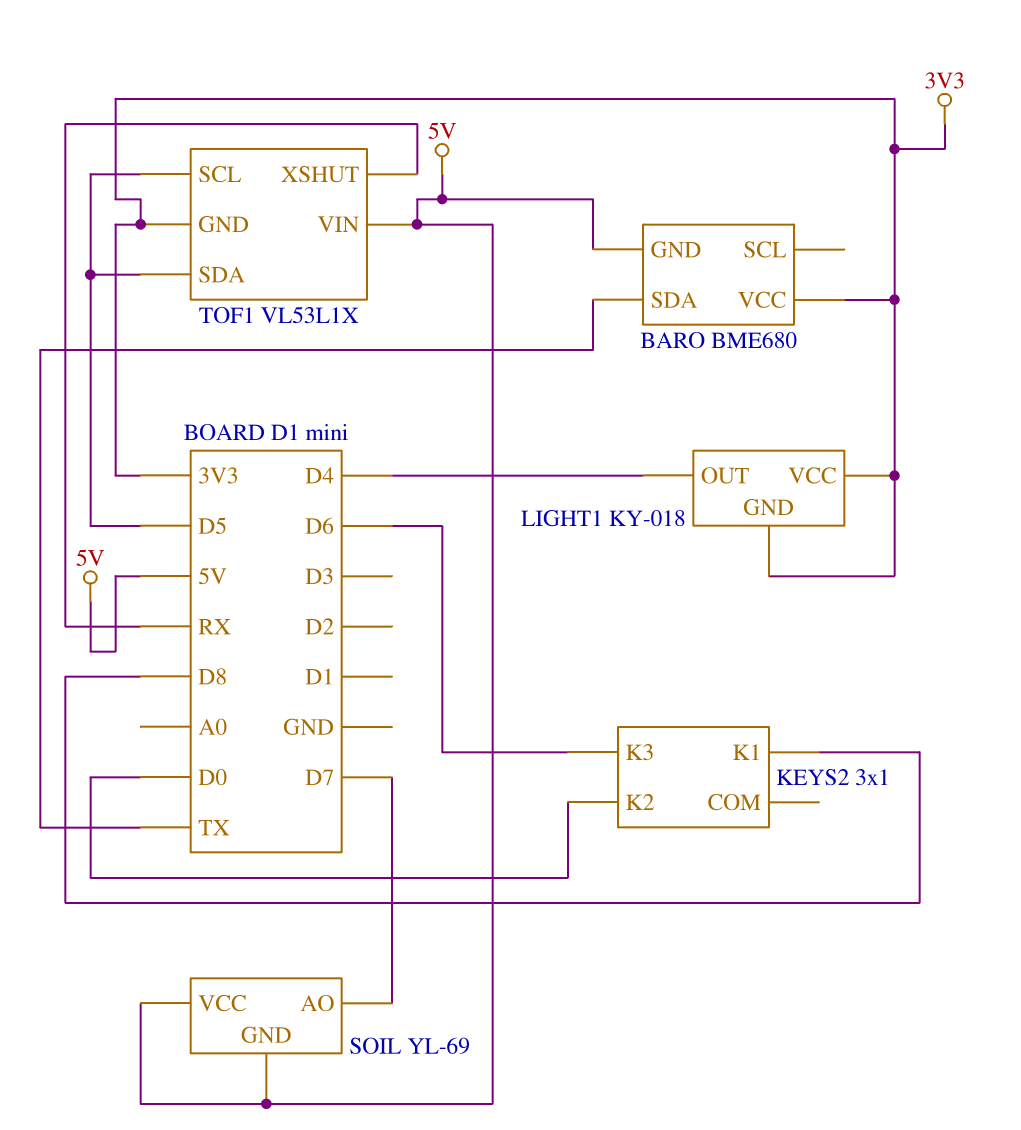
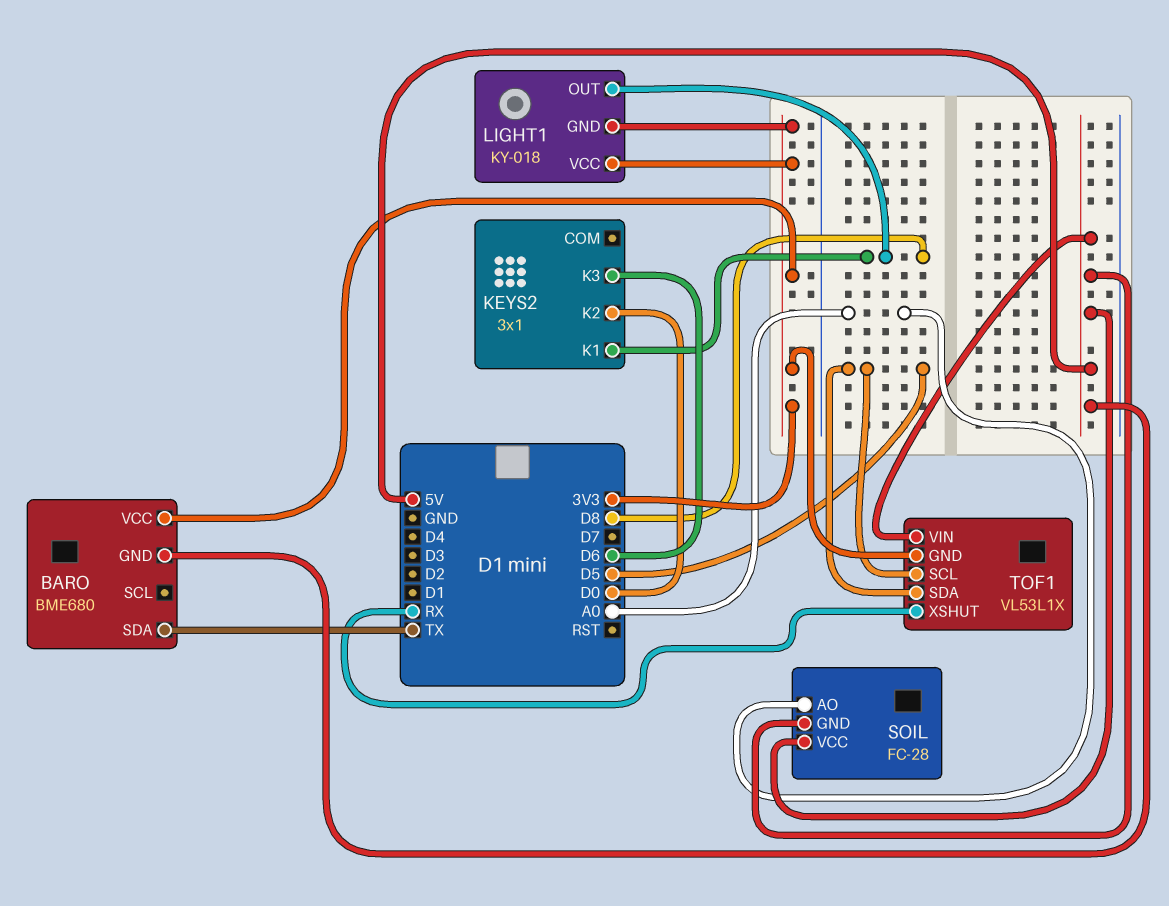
LIGHT1 pin OUT: D4 -> D8
SOIL: YL-69 -> FC-28
SOIL pin AO: D7 -> A0

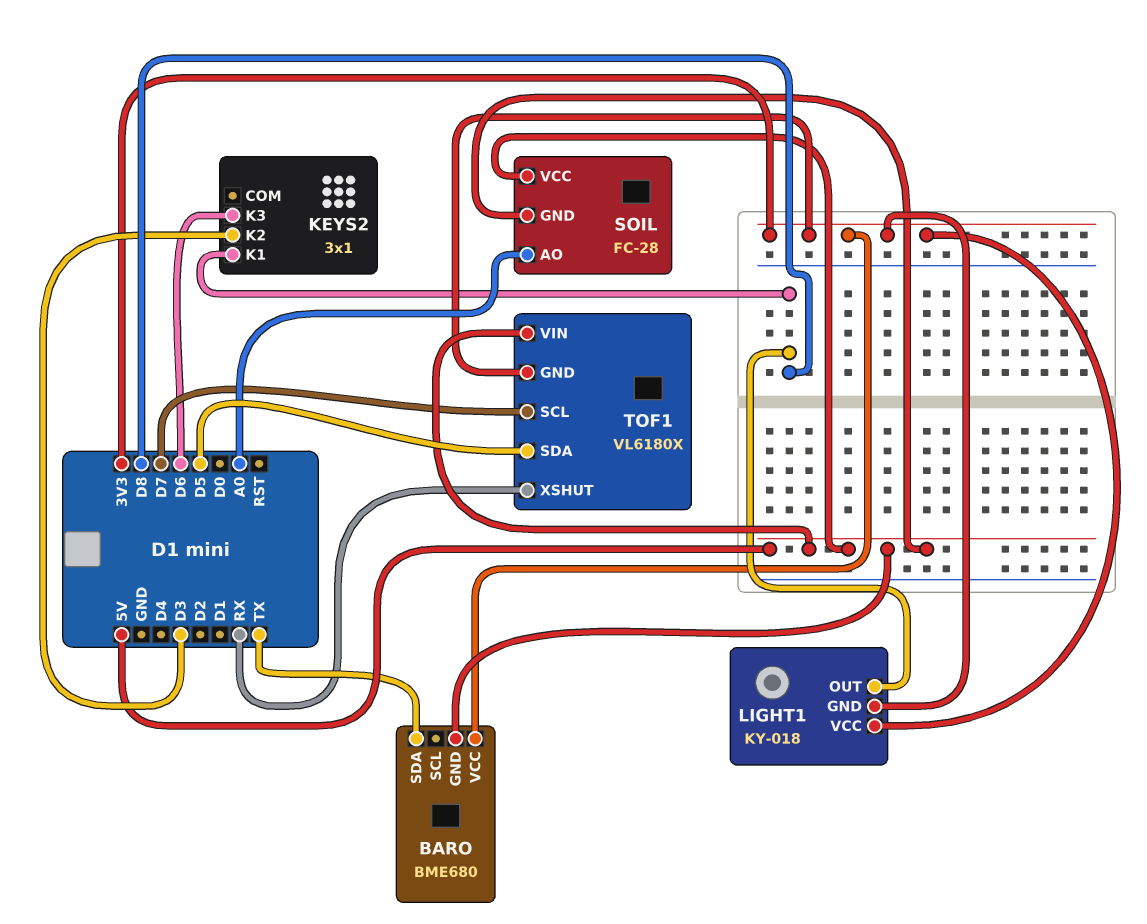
KEYS2 pin K2: D0 -> D3
TOF1: VL53L1X -> VL6180X
TOF1 pin SCL: D5 -> D7

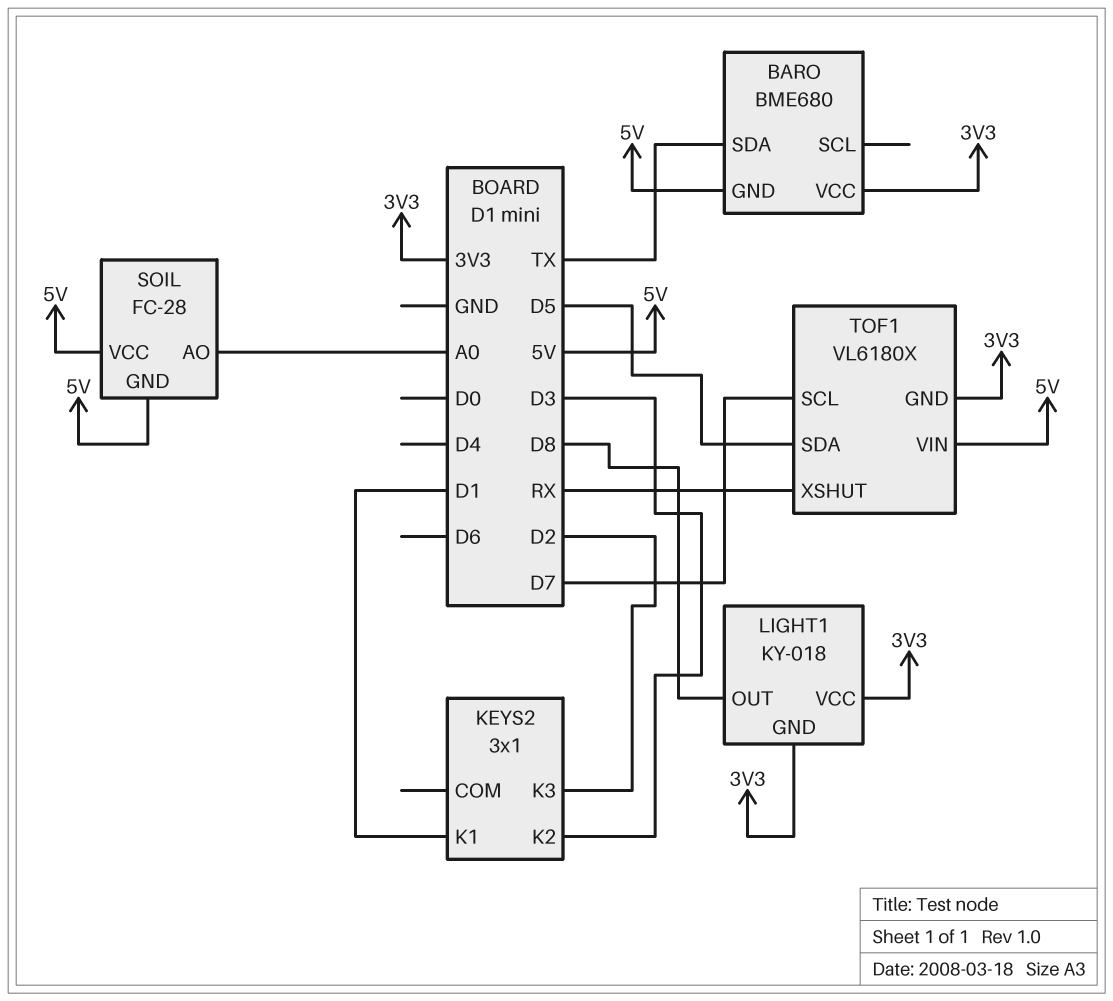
KEYS2 pin K1: D8 -> D1
KEYS2 pin K3: D6 -> D2

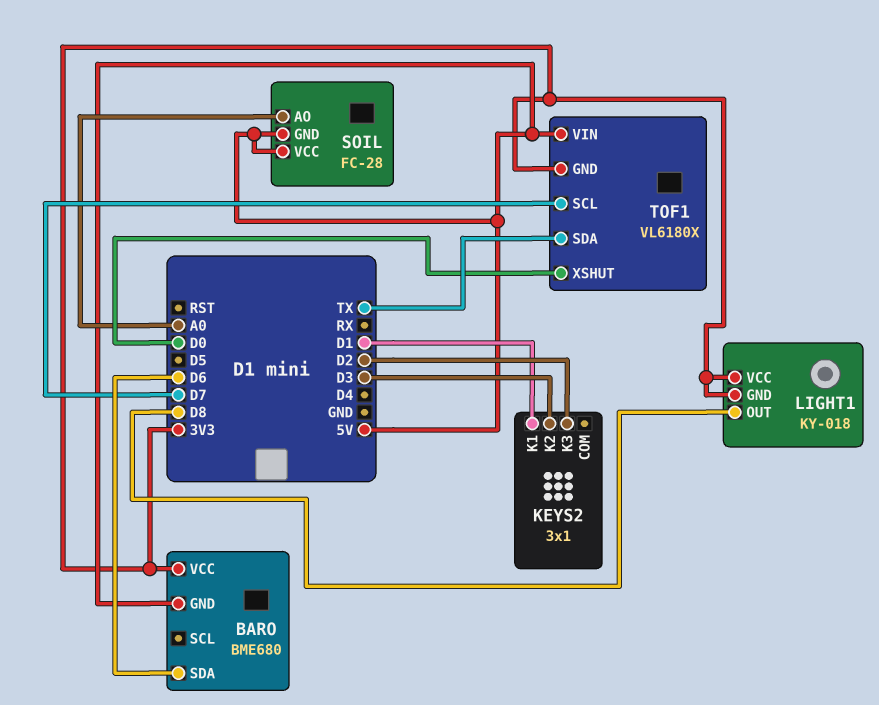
BARO pin SDA: TX -> D6
TOF1 pin SDA: D5 -> TX
TOF1 pin XSHUT: RX -> D0

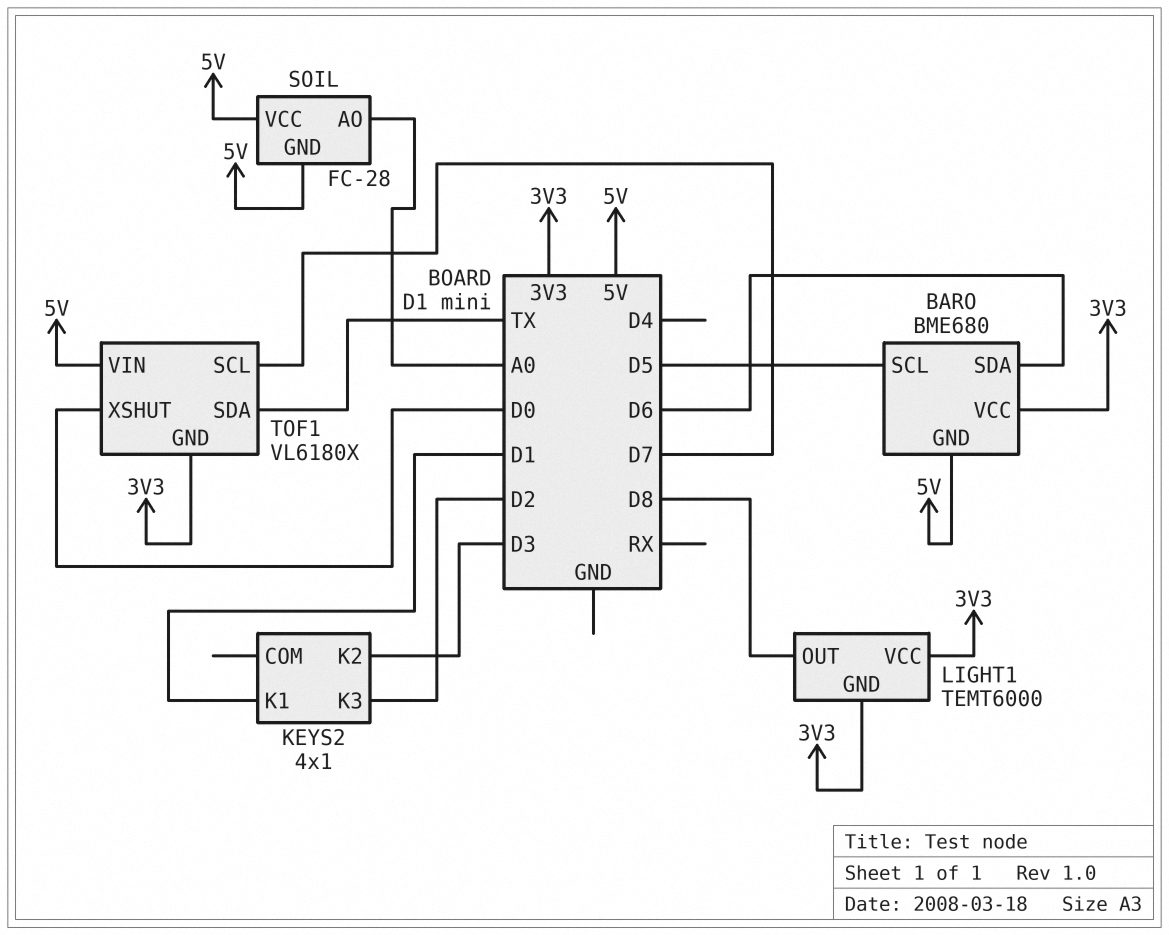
BARO pin SCL: none -> D5
KEYS2: 3x1 -> 4x1
LIGHT1: KY-018 -> TEMT6000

^^^^^^^^

* **YOUR GOAL**:
Omit the pictures. Write out exactly the lines from the one containing "TOF1: VL53L1X -> VL6180X" through the last line of the entries, both of them included.

* **RESULT OF THIS EXERCISE**:
TOF1: VL53L1X -> VL6180X
TOF1 pin SCL: D5 -> D7

KEYS2 pin K1: D8 -> D1
KEYS2 pin K3: D6 -> D2

BARO pin SDA: TX -> D6
TOF1 pin SDA: D5 -> TX
TOF1 pin XSHUT: RX -> D0

BARO pin SCL: none -> D5
KEYS2: 3x1 -> 4x1
LIGHT1: KY-018 -> TEMT6000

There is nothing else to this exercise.